■ Task goal
Without a single alteration, write the listing out again.

■ Records supplied

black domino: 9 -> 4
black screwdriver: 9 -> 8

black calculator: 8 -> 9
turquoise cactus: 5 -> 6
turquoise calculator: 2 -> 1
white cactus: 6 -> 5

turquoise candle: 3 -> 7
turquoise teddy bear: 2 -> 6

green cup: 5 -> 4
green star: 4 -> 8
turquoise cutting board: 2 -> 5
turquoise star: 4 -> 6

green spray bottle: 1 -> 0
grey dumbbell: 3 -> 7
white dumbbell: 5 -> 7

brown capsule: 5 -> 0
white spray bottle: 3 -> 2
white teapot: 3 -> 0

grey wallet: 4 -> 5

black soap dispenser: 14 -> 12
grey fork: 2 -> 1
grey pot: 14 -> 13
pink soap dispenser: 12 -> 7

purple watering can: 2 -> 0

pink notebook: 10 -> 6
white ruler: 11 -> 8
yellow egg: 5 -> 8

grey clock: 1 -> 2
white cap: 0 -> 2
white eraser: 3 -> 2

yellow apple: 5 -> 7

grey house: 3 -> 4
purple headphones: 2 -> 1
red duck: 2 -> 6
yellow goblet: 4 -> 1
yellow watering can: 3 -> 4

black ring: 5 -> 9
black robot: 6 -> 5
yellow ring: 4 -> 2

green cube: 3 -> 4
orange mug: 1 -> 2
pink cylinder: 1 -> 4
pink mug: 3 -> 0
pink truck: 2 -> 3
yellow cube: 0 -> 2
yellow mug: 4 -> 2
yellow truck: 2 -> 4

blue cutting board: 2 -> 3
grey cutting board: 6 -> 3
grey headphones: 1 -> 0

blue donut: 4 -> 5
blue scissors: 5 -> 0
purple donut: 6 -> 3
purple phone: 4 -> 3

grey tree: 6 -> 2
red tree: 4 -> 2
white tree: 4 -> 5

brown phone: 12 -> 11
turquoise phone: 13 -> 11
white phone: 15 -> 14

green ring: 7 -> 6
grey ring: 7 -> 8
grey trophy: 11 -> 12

■ Written solution
black domino: 9 -> 4
black screwdriver: 9 -> 8

black calculator: 8 -> 9
turquoise cactus: 5 -> 6
turquoise calculator: 2 -> 1
white cactus: 6 -> 5

turquoise candle: 3 -> 7
turquoise teddy bear: 2 -> 6

green cup: 5 -> 4
green star: 4 -> 8
turquoise cutting board: 2 -> 5
turquoise star: 4 -> 6

green spray bottle: 1 -> 0
grey dumbbell: 3 -> 7
white dumbbell: 5 -> 7

brown capsule: 5 -> 0
white spray bottle: 3 -> 2
white teapot: 3 -> 0

grey wallet: 4 -> 5

black soap dispenser: 14 -> 12
grey fork: 2 -> 1
grey pot: 14 -> 13
pink soap dispenser: 12 -> 7

purple watering can: 2 -> 0

pink notebook: 10 -> 6
white ruler: 11 -> 8
yellow egg: 5 -> 8

grey clock: 1 -> 2
white cap: 0 -> 2
white eraser: 3 -> 2

yellow apple: 5 -> 7

grey house: 3 -> 4
purple headphones: 2 -> 1
red duck: 2 -> 6
yellow goblet: 4 -> 1
yellow watering can: 3 -> 4

black ring: 5 -> 9
black robot: 6 -> 5
yellow ring: 4 -> 2

green cube: 3 -> 4
orange mug: 1 -> 2
pink cylinder: 1 -> 4
pink mug: 3 -> 0
pink truck: 2 -> 3
yellow cube: 0 -> 2
yellow mug: 4 -> 2
yellow truck: 2 -> 4

blue cutting board: 2 -> 3
grey cutting board: 6 -> 3
grey headphones: 1 -> 0

blue donut: 4 -> 5
blue scissors: 5 -> 0
purple donut: 6 -> 3
purple phone: 4 -> 3

grey tree: 6 -> 2
red tree: 4 -> 2
white tree: 4 -> 5

brown phone: 12 -> 11
turquoise phone: 13 -> 11
white phone: 15 -> 14

green ring: 7 -> 6
grey ring: 7 -> 8
grey trophy: 11 -> 12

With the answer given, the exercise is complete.